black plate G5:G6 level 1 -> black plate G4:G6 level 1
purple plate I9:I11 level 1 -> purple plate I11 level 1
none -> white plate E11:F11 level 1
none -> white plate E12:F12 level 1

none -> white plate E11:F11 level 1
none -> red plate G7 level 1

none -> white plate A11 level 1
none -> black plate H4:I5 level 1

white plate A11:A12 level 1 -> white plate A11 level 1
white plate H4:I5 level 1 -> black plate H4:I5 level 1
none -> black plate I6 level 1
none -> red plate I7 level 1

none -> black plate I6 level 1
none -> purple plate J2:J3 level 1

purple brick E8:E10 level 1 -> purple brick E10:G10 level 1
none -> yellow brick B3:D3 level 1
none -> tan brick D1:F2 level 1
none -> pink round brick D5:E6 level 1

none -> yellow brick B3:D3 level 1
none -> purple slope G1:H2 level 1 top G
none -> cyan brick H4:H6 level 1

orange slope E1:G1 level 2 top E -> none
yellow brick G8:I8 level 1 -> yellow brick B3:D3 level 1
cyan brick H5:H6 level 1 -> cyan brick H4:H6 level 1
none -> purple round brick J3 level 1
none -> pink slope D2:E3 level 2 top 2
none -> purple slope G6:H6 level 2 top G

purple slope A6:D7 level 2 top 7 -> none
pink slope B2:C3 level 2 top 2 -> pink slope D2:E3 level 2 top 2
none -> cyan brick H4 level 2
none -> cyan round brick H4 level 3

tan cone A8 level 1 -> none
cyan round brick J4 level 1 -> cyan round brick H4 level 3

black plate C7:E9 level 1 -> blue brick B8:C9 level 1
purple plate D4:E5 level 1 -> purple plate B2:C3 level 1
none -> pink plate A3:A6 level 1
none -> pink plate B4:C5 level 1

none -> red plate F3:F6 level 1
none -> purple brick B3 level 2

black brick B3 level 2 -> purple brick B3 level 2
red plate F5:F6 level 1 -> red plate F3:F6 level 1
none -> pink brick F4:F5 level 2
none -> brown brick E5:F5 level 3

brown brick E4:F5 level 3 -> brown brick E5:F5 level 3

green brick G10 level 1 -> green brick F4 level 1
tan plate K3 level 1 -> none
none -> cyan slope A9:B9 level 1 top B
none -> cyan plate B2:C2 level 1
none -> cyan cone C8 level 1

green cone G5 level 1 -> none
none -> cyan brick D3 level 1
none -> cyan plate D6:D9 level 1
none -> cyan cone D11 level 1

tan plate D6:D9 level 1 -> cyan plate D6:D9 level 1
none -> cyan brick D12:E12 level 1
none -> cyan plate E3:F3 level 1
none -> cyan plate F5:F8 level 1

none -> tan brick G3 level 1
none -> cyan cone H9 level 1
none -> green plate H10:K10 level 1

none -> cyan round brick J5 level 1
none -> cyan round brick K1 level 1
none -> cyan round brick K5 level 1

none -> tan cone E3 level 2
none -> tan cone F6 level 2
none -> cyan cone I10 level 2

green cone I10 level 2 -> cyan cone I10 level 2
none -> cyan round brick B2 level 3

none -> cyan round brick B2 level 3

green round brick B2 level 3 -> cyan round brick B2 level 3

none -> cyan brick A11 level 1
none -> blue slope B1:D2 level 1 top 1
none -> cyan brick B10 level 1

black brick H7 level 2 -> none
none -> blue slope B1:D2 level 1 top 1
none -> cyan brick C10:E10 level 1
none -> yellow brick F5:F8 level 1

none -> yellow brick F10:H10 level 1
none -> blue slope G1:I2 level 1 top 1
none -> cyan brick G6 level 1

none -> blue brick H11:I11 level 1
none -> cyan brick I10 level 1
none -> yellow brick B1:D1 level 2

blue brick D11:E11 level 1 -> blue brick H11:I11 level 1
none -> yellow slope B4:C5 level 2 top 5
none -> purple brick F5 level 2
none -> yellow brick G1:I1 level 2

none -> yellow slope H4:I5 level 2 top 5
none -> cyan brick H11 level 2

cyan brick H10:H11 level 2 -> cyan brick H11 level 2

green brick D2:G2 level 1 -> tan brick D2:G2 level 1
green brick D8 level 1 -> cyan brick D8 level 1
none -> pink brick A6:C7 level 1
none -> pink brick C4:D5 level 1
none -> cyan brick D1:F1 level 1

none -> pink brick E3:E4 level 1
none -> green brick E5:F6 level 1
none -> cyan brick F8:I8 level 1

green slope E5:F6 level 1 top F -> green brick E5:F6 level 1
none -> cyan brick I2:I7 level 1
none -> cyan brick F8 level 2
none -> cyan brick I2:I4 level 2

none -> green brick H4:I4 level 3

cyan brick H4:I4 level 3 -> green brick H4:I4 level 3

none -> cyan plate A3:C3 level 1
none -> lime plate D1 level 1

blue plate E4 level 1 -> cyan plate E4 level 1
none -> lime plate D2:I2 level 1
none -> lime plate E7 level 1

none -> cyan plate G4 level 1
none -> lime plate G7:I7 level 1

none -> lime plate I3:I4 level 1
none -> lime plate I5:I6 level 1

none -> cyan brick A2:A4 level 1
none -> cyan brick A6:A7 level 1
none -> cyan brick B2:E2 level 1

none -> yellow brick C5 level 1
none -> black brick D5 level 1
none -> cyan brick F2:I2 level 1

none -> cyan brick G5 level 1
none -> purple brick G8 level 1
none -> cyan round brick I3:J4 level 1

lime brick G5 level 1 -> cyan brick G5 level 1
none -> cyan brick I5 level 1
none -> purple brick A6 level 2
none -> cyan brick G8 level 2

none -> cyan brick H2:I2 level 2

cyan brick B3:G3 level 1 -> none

● ● ●

◆ **The problem**
Copy out, exactly and alone, the lines of the entries above between the ones holding "none -> red plate F3:F6 level 1" and "none -> green plate H10:K10 level 1", inclusive.

◆ **Final answer**
none -> red plate F3:F6 level 1
none -> purple brick B3 level 2

black brick B3 level 2 -> purple brick B3 level 2
red plate F5:F6 level 1 -> red plate F3:F6 level 1
none -> pink brick F4:F5 level 2
none -> brown brick E5:F5 level 3

brown brick E4:F5 level 3 -> brown brick E5:F5 level 3

green brick G10 level 1 -> green brick F4 level 1
tan plate K3 level 1 -> none
none -> cyan slope A9:B9 level 1 top B
none -> cyan plate B2:C2 level 1
none -> cyan cone C8 level 1

green cone G5 level 1 -> none
none -> cyan brick D3 level 1
none -> cyan plate D6:D9 level 1
none -> cyan cone D11 level 1

tan plate D6:D9 level 1 -> cyan plate D6:D9 level 1
none -> cyan brick D12:E12 level 1
none -> cyan plate E3:F3 level 1
none -> cyan plate F5:F8 level 1

none -> tan brick G3 level 1
none -> cyan cone H9 level 1
none -> green plate H10:K10 level 1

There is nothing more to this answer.